Data section:
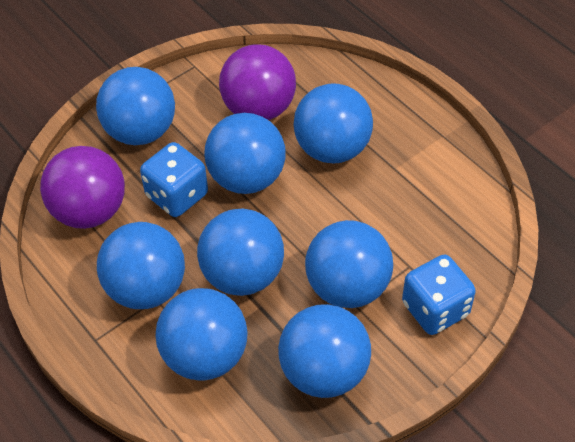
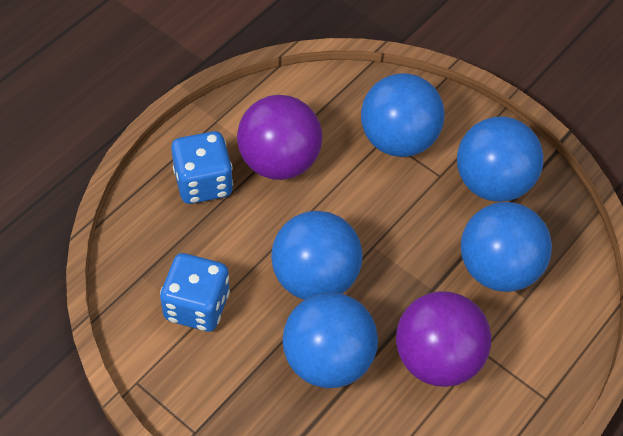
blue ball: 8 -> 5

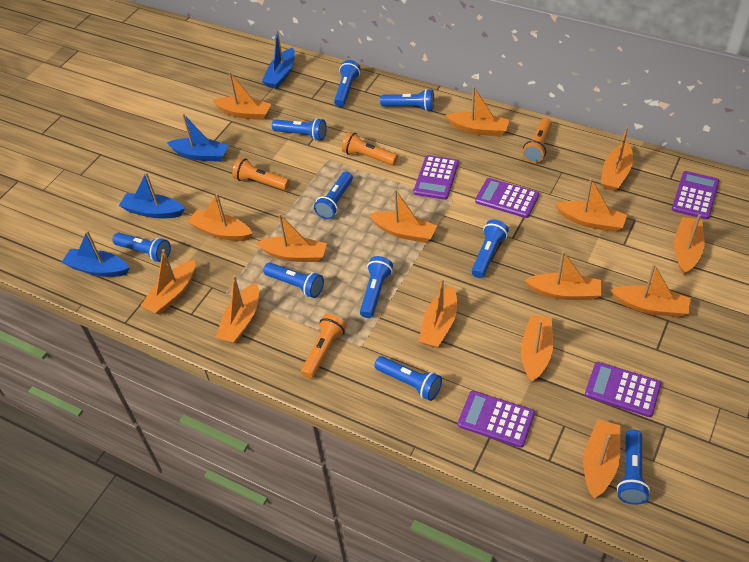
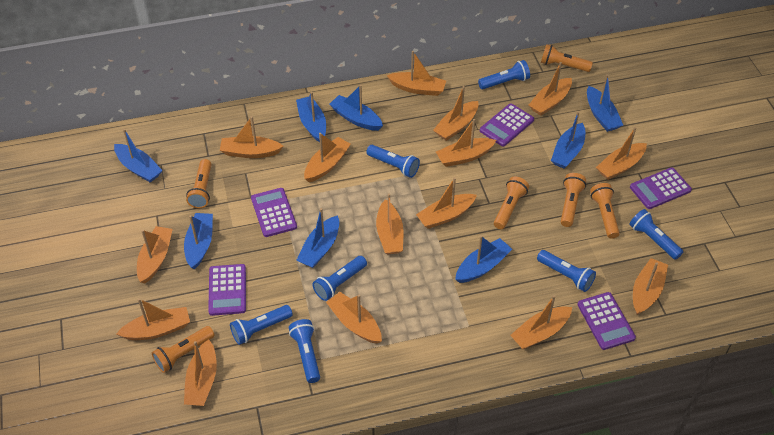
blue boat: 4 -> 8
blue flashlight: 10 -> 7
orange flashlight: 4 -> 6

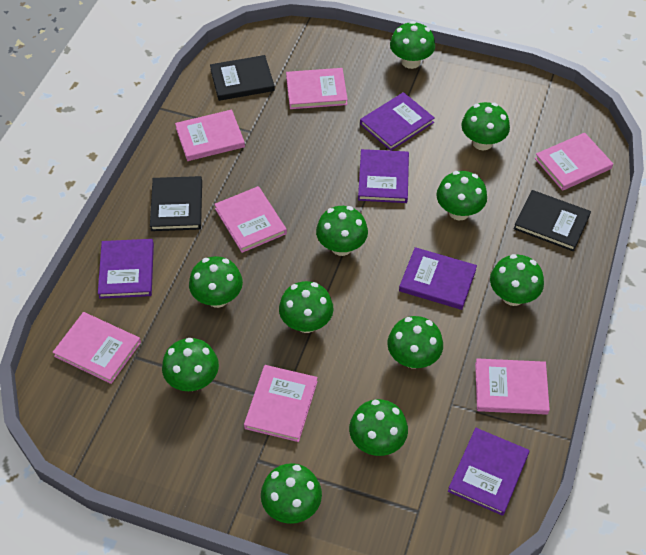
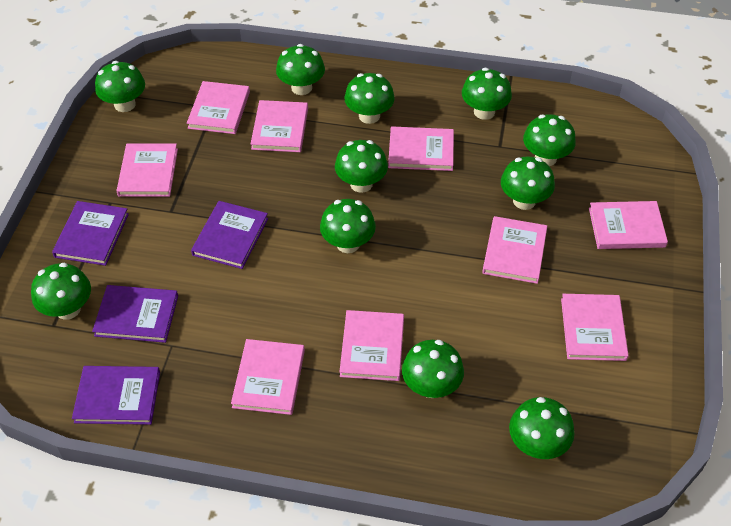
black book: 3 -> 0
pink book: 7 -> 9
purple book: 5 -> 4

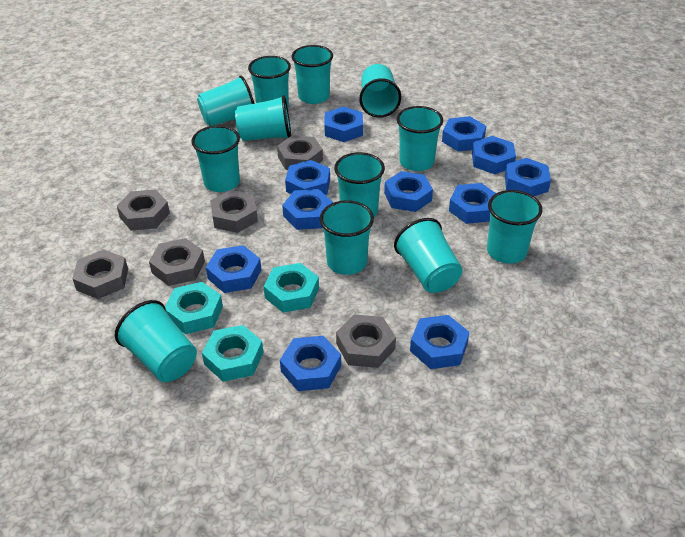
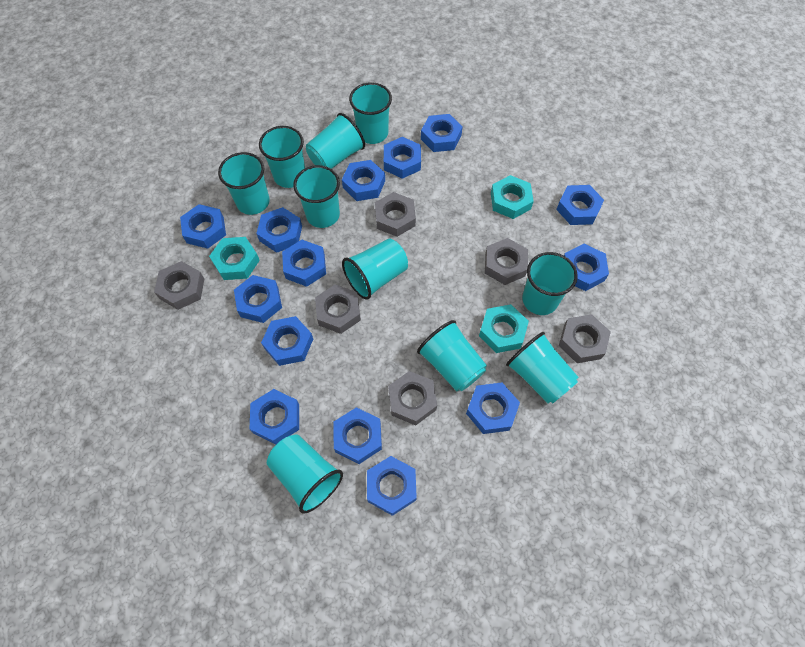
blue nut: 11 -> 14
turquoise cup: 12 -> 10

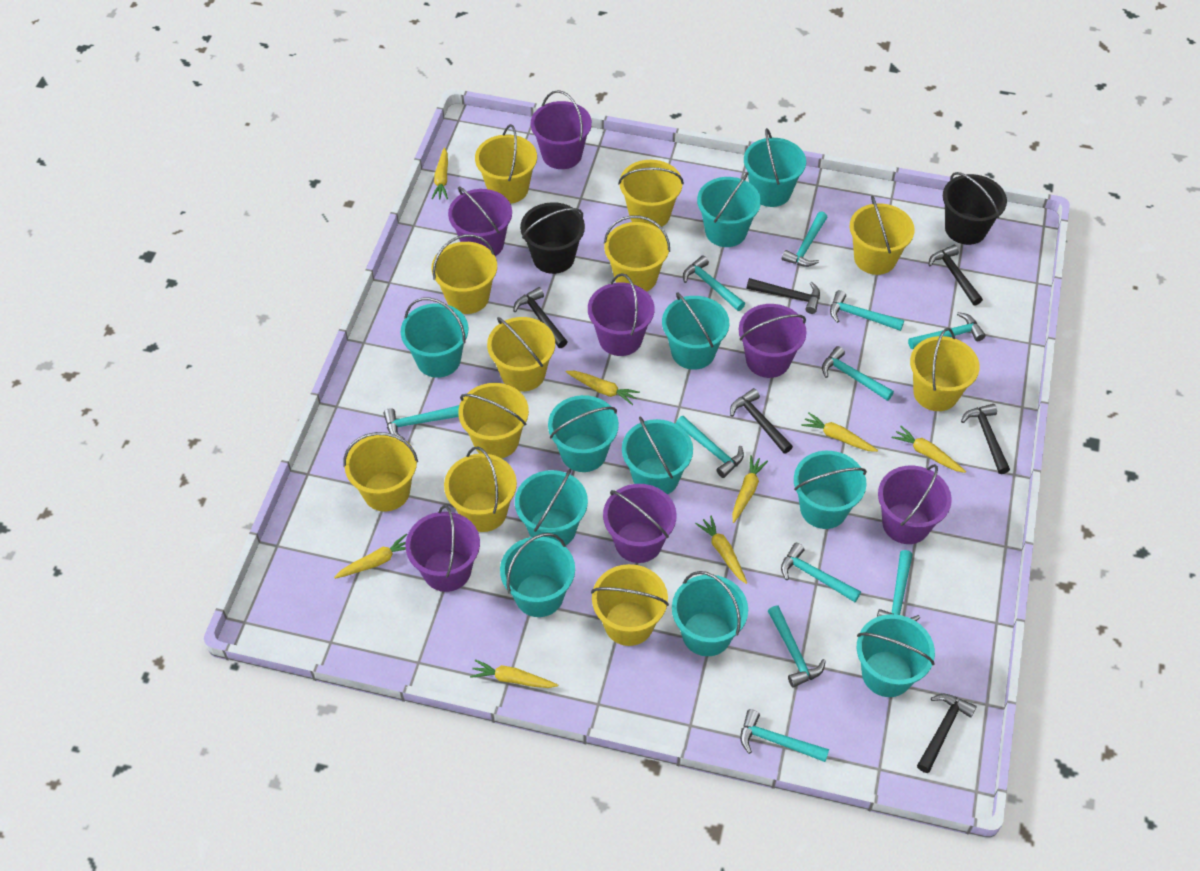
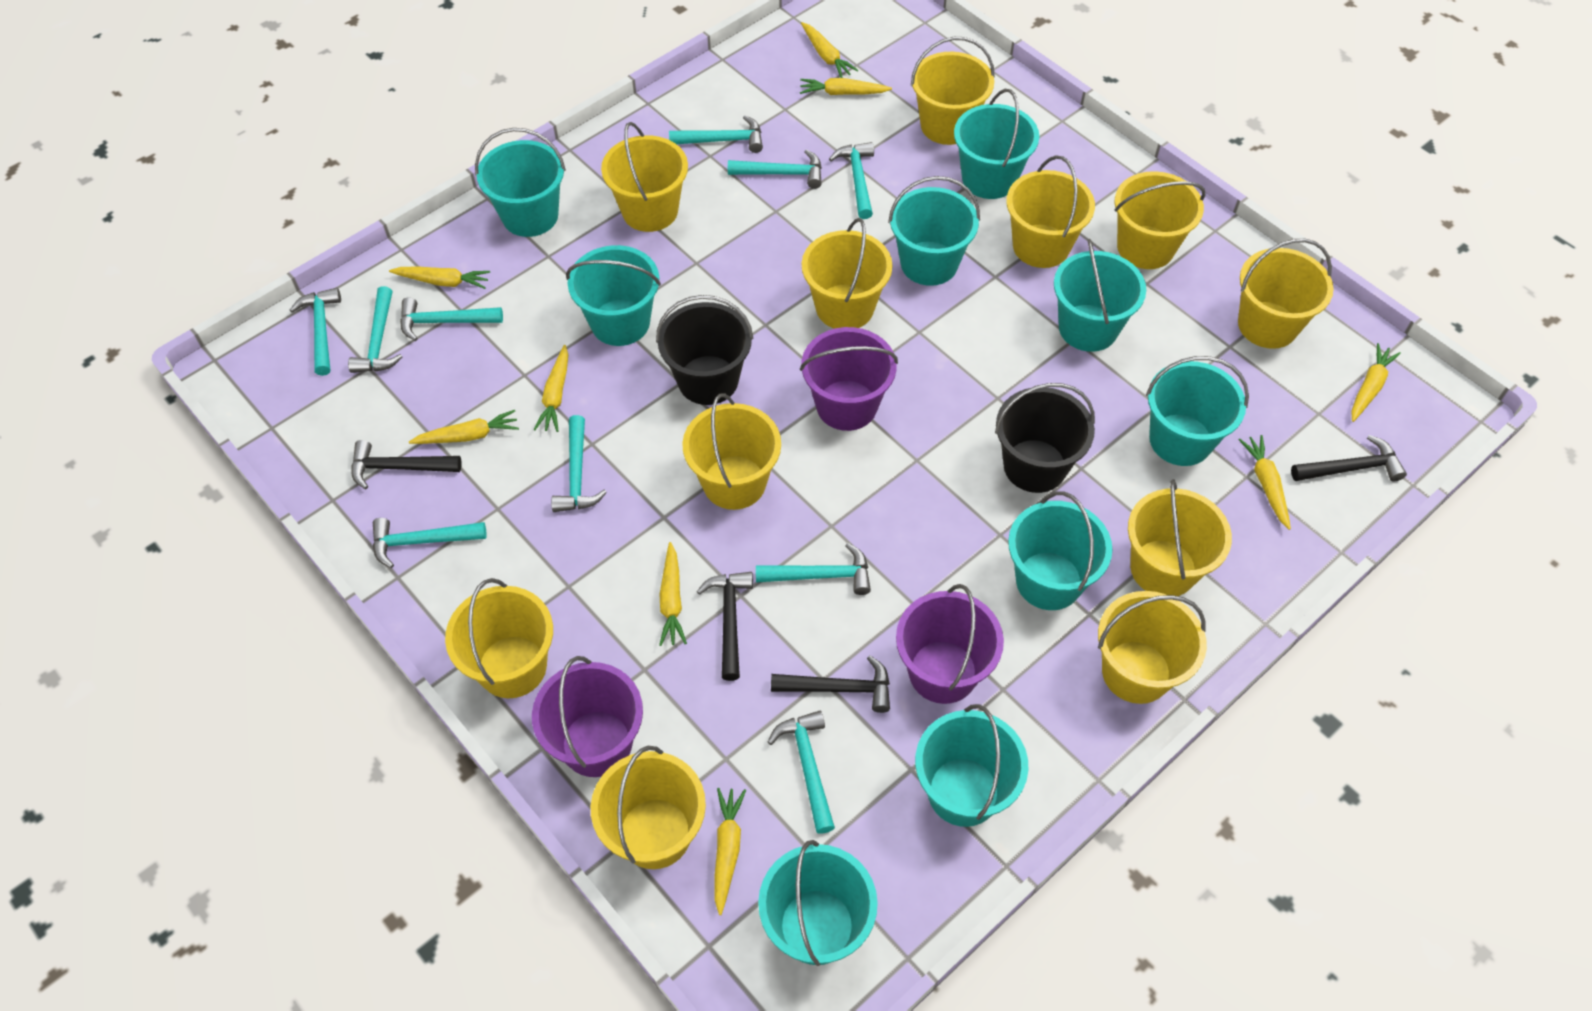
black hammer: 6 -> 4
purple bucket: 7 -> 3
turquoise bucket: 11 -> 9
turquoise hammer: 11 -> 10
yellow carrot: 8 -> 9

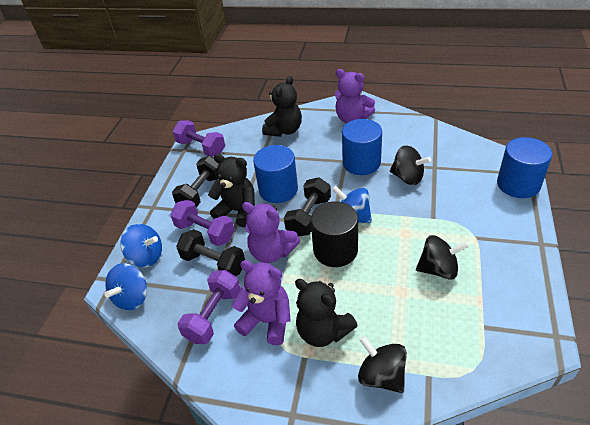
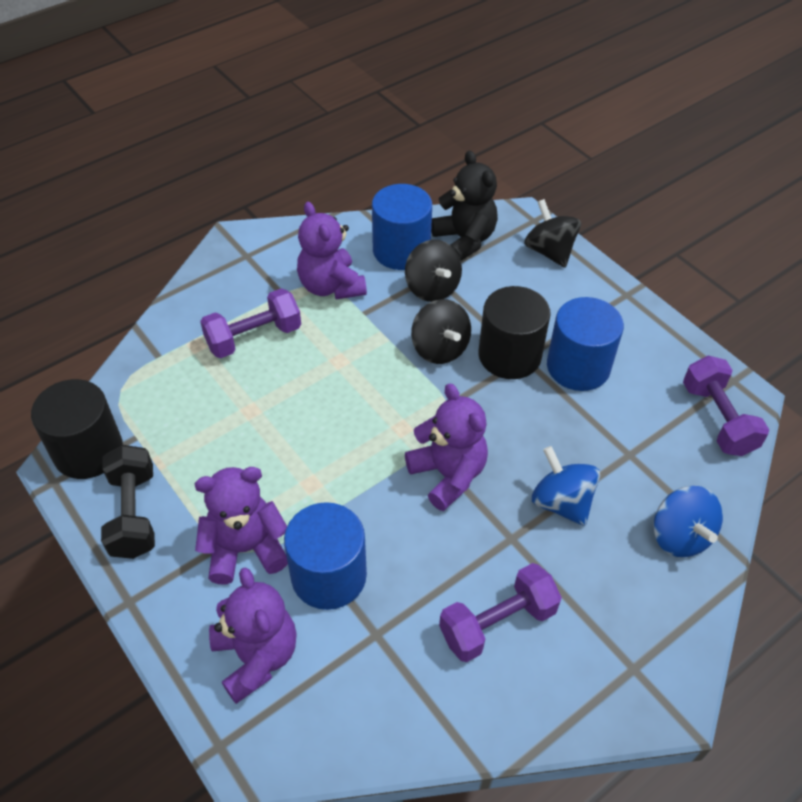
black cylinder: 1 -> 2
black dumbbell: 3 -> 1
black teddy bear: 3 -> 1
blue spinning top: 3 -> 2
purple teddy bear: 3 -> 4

Assignment:
Only the lines from the one containing "blue flashlight: 10 -> 7" through the last line of the data above, both included, belong in the reply, each restated exactly and without pictures.

Finished exercise:
blue flashlight: 10 -> 7
orange flashlight: 4 -> 6

black book: 3 -> 0
pink book: 7 -> 9
purple book: 5 -> 4

blue nut: 11 -> 14
turquoise cup: 12 -> 10

black hammer: 6 -> 4
purple bucket: 7 -> 3
turquoise bucket: 11 -> 9
turquoise hammer: 11 -> 10
yellow carrot: 8 -> 9

black cylinder: 1 -> 2
black dumbbell: 3 -> 1
black teddy bear: 3 -> 1
blue spinning top: 3 -> 2
purple teddy bear: 3 -> 4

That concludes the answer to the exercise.